The request.
Reproduce the lines from the one containing "PSP: 1:02 -> 5:02" through the end of the listing, inclusive, with "none" changed to "unset" and everything else unchanged. Omit the pictures.
● ● ● ● ●
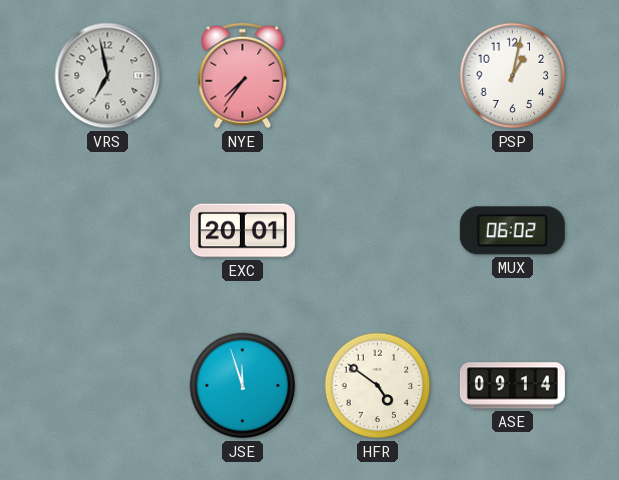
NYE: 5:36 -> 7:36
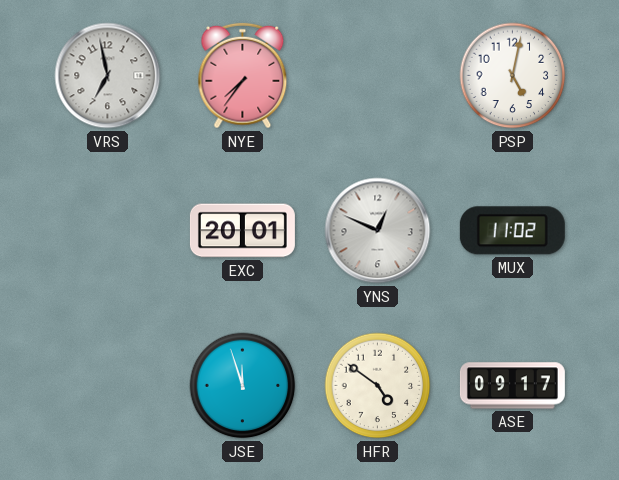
PSP: 1:02 -> 5:02
YNS: none -> 12:49
MUX: 06:02 -> 11:02
ASE: 09:14 -> 09:17
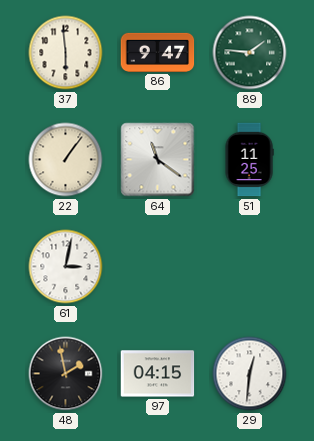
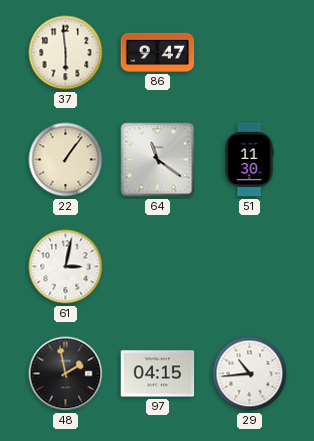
89: 1:46 -> none
51: 11:25 -> 11:30
29: 12:31 -> 10:44
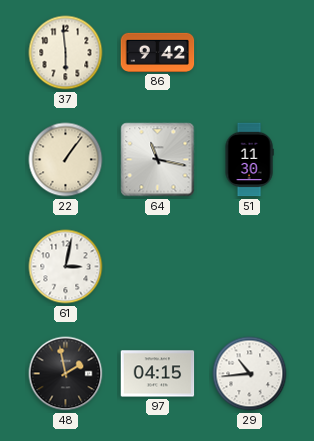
86: 9:47 -> 9:42
64: 11:21 -> 11:17
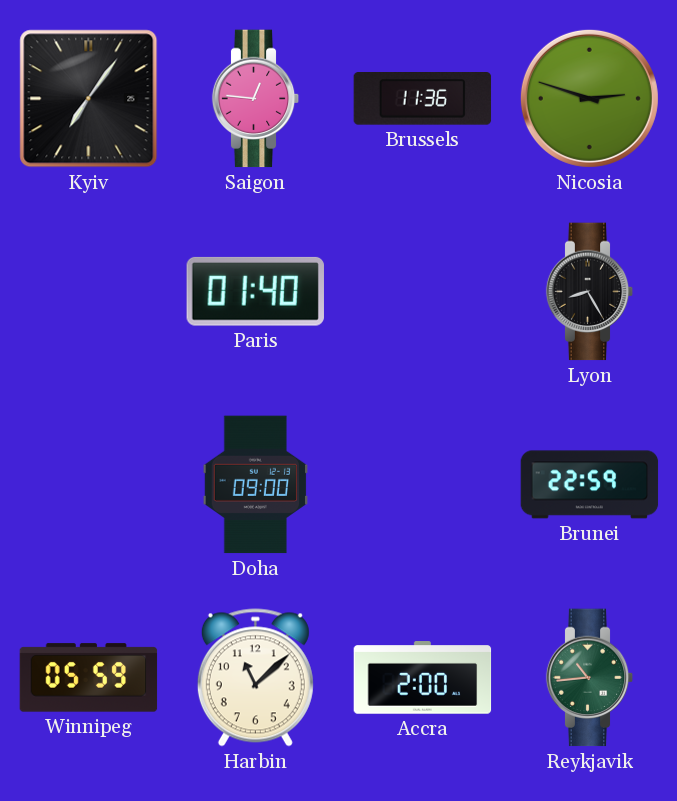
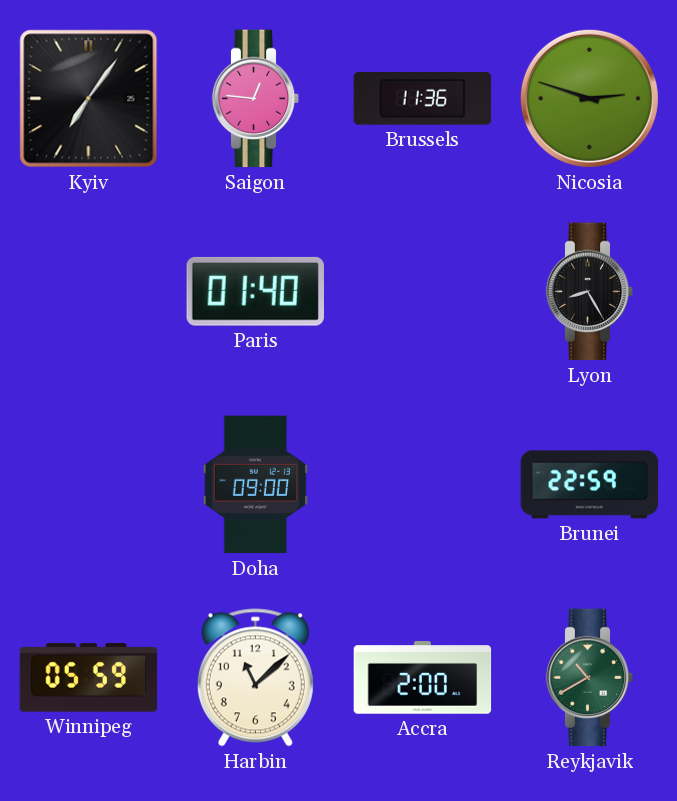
● ● ● ● ●
Answer to this problem.
PSP: 1:02 -> 5:02
YNS: unset -> 12:49
MUX: 06:02 -> 11:02
ASE: 09:14 -> 09:17
89: 1:46 -> unset
51: 11:25 -> 11:30
29: 12:31 -> 10:44
86: 9:47 -> 9:42
64: 11:21 -> 11:17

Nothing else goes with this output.